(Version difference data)
^^^^^^^^

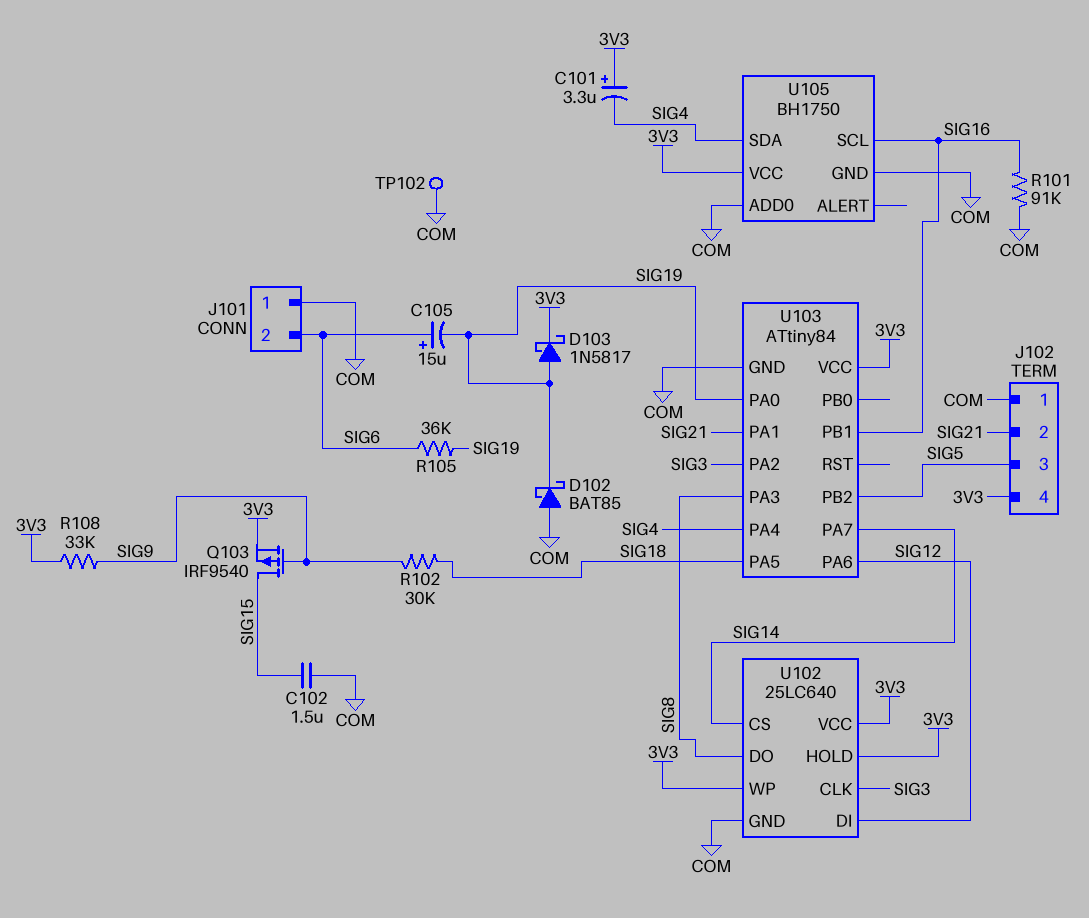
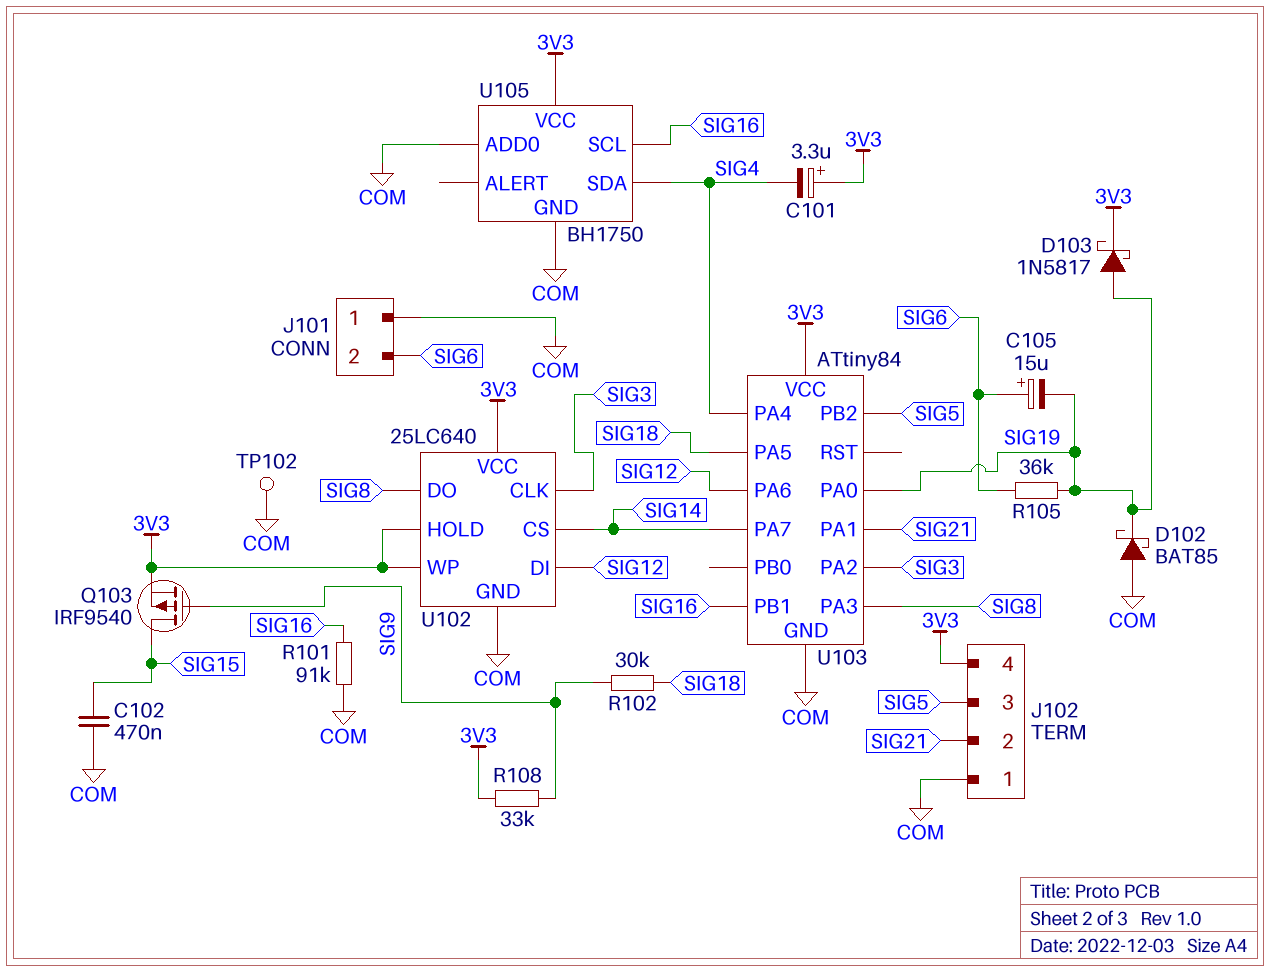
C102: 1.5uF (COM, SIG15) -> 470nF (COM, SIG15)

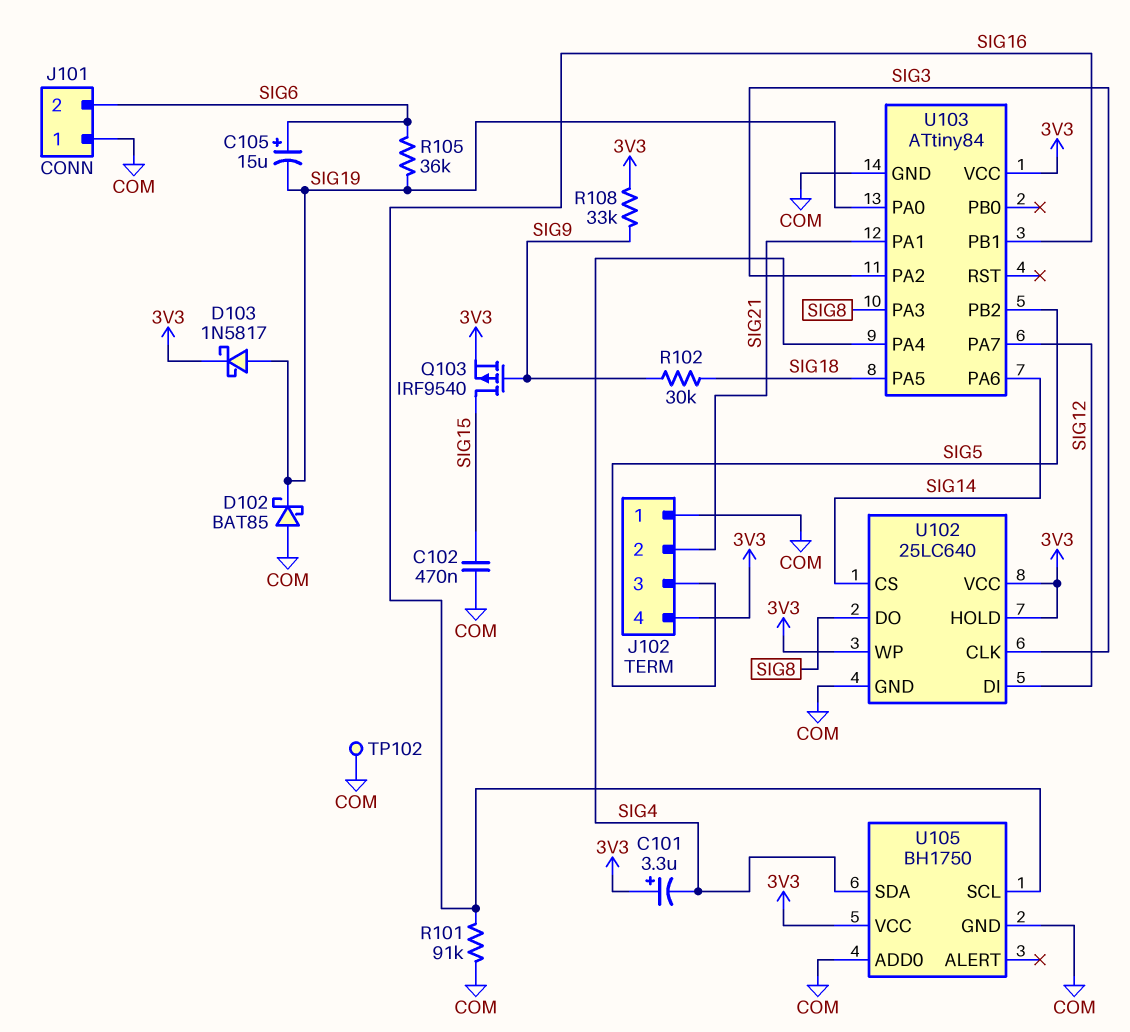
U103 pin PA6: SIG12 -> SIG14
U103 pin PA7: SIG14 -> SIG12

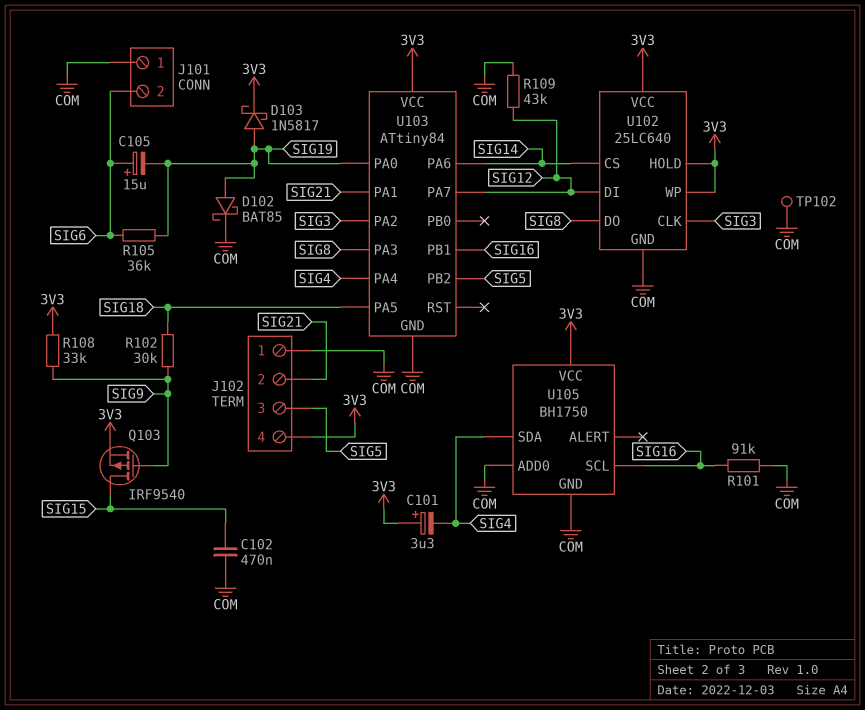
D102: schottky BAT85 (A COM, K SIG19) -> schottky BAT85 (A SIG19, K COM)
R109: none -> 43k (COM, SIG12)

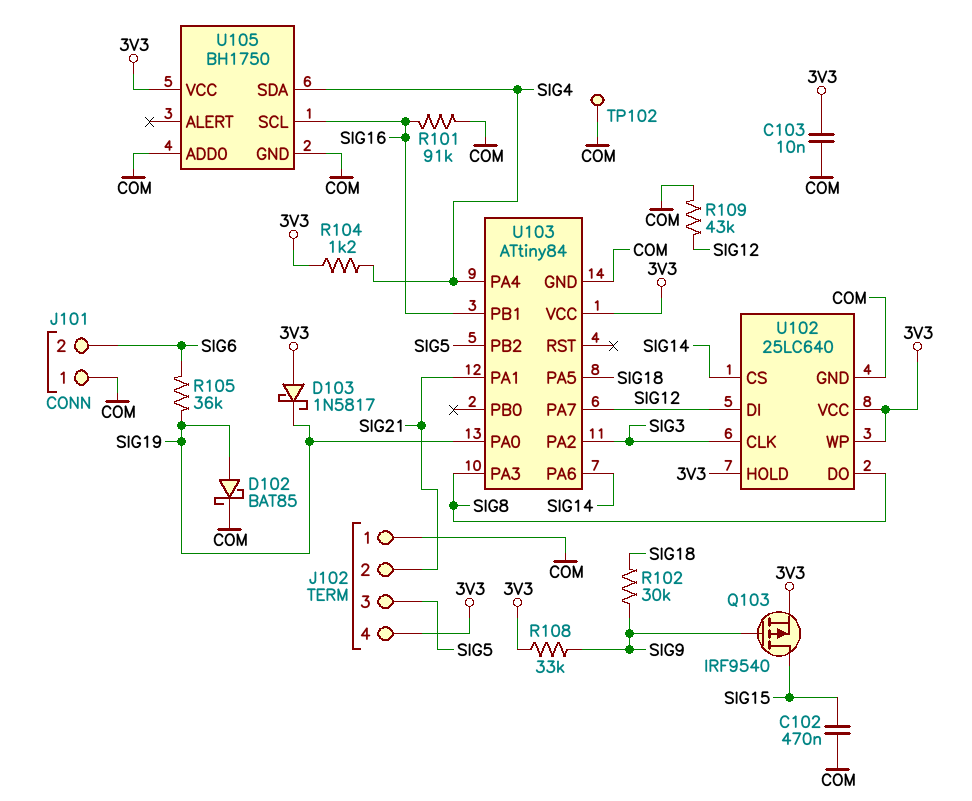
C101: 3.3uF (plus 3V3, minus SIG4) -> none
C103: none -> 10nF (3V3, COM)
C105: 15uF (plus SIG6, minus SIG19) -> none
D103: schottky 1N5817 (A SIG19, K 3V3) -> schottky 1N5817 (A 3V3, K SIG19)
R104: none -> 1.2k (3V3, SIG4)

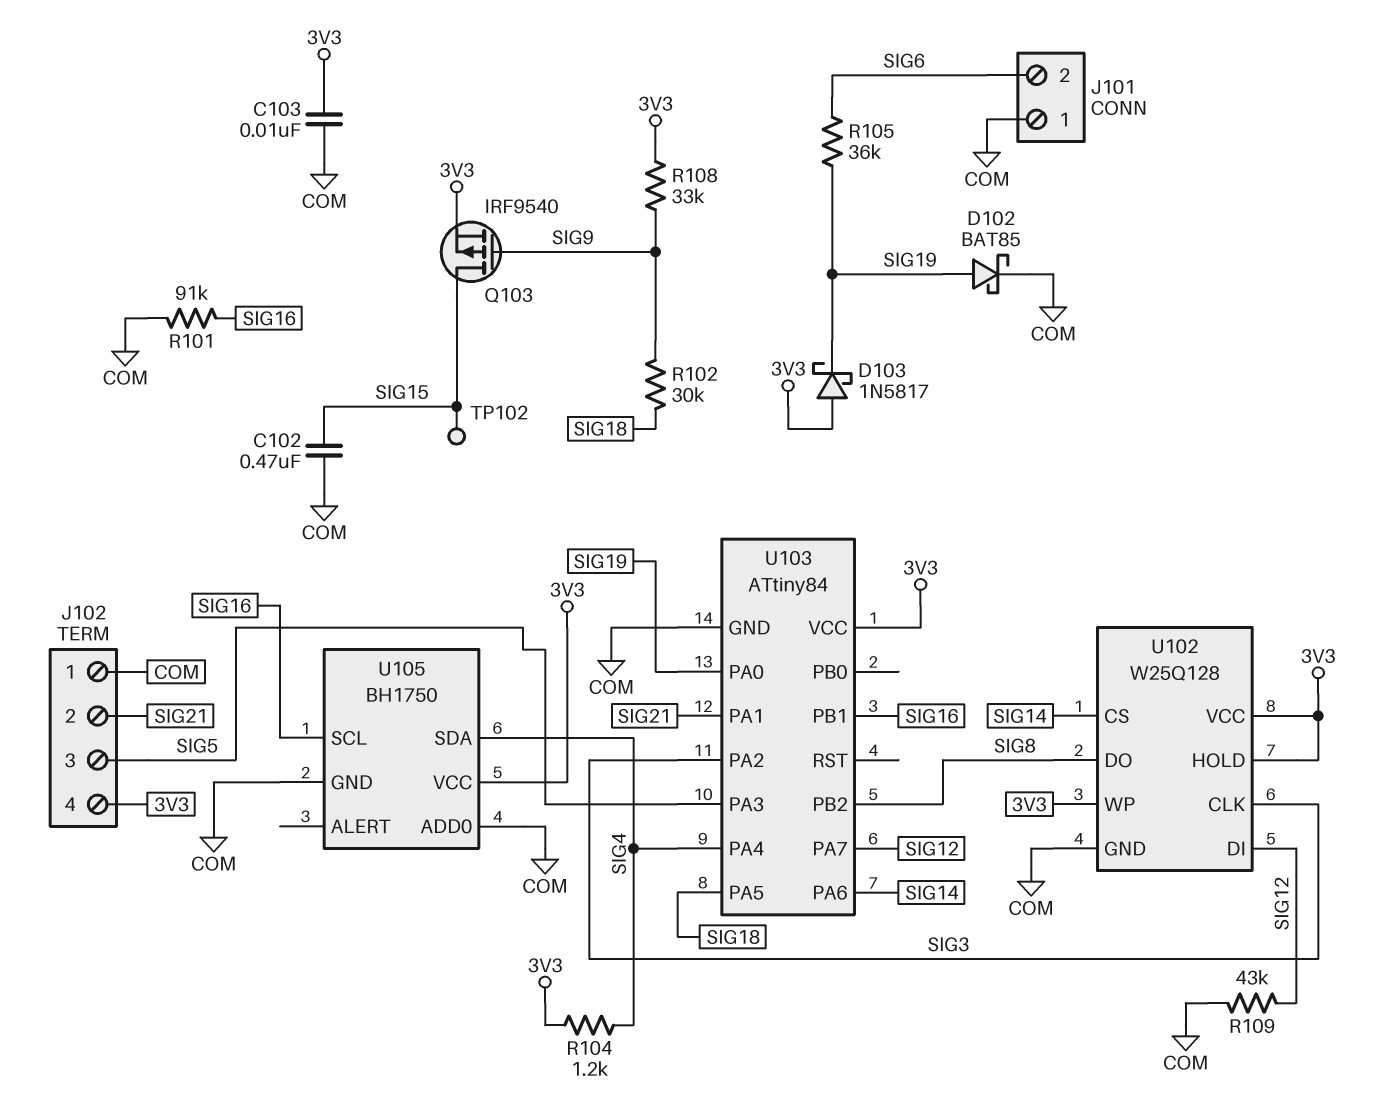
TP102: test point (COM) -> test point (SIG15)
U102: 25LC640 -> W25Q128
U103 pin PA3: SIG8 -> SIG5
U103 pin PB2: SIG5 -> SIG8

^^^^^^^^

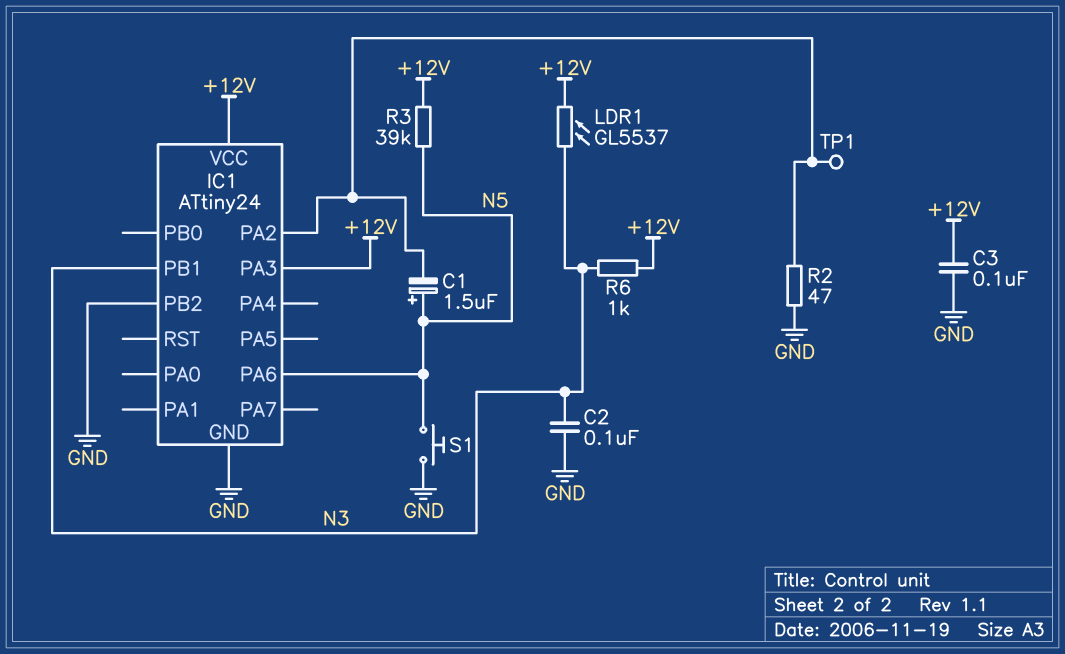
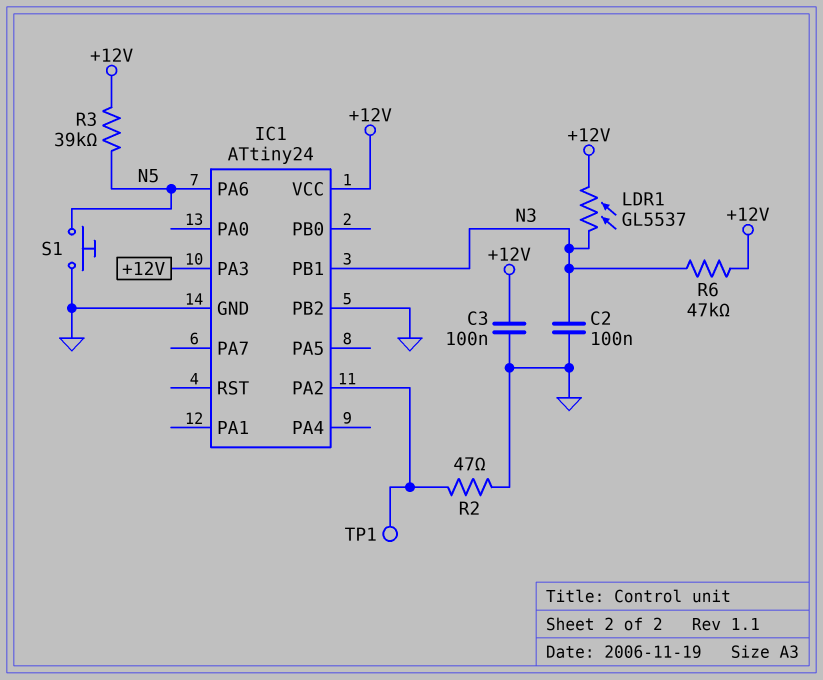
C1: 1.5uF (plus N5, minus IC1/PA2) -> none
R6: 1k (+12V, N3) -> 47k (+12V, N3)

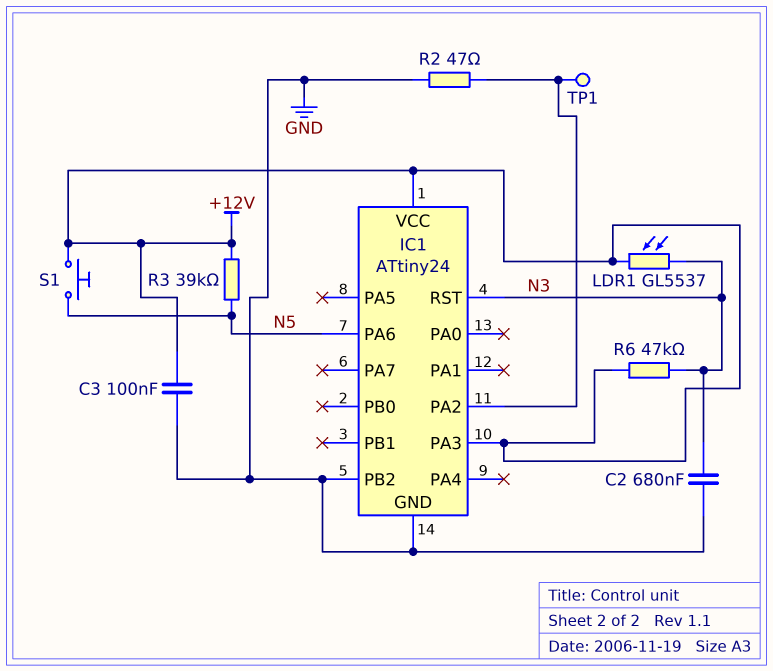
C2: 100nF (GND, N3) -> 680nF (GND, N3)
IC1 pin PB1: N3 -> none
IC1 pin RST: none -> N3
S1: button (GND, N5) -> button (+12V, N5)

^^^^^^^^

Looking at the records above, return exactly the lines from the line with "TP102: test point (COM) -> test point (SIG15)" to the line with "U103 pin PB2: SIG5 -> SIG8", both ends included.

> _Your solution_:
TP102: test point (COM) -> test point (SIG15)
U102: 25LC640 -> W25Q128
U103 pin PA3: SIG8 -> SIG5
U103 pin PB2: SIG5 -> SIG8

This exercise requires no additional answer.